----- Supplied entries

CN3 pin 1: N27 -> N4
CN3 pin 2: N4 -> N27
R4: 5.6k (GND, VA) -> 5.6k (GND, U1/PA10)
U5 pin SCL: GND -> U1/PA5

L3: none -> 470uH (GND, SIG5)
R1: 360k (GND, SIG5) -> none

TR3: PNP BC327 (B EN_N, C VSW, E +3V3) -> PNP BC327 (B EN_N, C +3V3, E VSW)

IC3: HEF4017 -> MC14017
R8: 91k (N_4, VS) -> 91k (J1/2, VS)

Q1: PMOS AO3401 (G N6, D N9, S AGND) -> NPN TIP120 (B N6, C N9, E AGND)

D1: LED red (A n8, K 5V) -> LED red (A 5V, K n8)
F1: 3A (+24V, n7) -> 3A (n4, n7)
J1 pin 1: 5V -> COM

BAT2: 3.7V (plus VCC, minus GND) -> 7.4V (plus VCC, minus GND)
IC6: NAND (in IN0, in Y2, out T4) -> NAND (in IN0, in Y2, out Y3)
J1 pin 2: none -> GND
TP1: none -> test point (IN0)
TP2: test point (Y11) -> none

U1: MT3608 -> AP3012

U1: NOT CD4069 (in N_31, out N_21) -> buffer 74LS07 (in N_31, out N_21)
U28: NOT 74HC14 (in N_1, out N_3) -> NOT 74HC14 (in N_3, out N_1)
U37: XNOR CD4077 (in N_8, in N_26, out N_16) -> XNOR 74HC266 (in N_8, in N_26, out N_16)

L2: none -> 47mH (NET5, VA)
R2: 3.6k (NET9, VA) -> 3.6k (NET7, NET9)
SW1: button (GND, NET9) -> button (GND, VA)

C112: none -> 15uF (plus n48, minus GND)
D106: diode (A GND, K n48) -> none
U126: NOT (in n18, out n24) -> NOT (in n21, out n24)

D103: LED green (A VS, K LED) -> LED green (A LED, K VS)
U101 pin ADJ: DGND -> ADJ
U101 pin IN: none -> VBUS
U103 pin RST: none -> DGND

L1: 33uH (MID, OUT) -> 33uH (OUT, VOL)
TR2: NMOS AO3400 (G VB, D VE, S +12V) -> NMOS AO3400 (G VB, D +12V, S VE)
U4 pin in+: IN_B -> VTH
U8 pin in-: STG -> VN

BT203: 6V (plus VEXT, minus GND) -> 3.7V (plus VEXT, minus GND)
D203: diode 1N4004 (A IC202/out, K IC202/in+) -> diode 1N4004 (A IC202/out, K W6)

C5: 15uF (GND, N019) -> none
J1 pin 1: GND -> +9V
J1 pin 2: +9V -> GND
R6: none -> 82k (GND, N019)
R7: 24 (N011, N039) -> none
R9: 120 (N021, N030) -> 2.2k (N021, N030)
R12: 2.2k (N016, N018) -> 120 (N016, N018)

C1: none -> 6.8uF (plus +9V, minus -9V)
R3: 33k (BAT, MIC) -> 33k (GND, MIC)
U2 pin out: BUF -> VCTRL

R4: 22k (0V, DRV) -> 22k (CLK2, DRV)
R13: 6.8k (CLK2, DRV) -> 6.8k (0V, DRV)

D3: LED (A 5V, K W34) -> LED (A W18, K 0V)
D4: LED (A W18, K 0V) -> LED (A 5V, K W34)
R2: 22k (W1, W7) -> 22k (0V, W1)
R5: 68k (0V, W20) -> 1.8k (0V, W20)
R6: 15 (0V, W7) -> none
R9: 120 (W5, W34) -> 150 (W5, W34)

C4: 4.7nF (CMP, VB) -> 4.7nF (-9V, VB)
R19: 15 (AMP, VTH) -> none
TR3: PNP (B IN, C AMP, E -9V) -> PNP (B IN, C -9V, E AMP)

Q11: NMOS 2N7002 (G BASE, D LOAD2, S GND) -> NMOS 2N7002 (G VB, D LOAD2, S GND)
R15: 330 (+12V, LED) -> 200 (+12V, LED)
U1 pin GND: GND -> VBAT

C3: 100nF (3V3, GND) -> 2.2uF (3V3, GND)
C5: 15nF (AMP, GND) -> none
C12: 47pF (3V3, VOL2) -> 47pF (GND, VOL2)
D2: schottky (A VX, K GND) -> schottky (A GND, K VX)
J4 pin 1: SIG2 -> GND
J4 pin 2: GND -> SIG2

----------

Exercise directions: Go to the line with "R6: none -> 82k (GND, N019)" in the entries above and repeat every line from there through the line with "C5: 15nF (AMP, GND) -> none", exactly and with no other text.

Response to the task:
R6: none -> 82k (GND, N019)
R7: 24 (N011, N039) -> none
R9: 120 (N021, N030) -> 2.2k (N021, N030)
R12: 2.2k (N016, N018) -> 120 (N016, N018)

C1: none -> 6.8uF (plus +9V, minus -9V)
R3: 33k (BAT, MIC) -> 33k (GND, MIC)
U2 pin out: BUF -> VCTRL

R4: 22k (0V, DRV) -> 22k (CLK2, DRV)
R13: 6.8k (CLK2, DRV) -> 6.8k (0V, DRV)

D3: LED (A 5V, K W34) -> LED (A W18, K 0V)
D4: LED (A W18, K 0V) -> LED (A 5V, K W34)
R2: 22k (W1, W7) -> 22k (0V, W1)
R5: 68k (0V, W20) -> 1.8k (0V, W20)
R6: 15 (0V, W7) -> none
R9: 120 (W5, W34) -> 150 (W5, W34)

C4: 4.7nF (CMP, VB) -> 4.7nF (-9V, VB)
R19: 15 (AMP, VTH) -> none
TR3: PNP (B IN, C AMP, E -9V) -> PNP (B IN, C -9V, E AMP)

Q11: NMOS 2N7002 (G BASE, D LOAD2, S GND) -> NMOS 2N7002 (G VB, D LOAD2, S GND)
R15: 330 (+12V, LED) -> 200 (+12V, LED)
U1 pin GND: GND -> VBAT

C3: 100nF (3V3, GND) -> 2.2uF (3V3, GND)
C5: 15nF (AMP, GND) -> none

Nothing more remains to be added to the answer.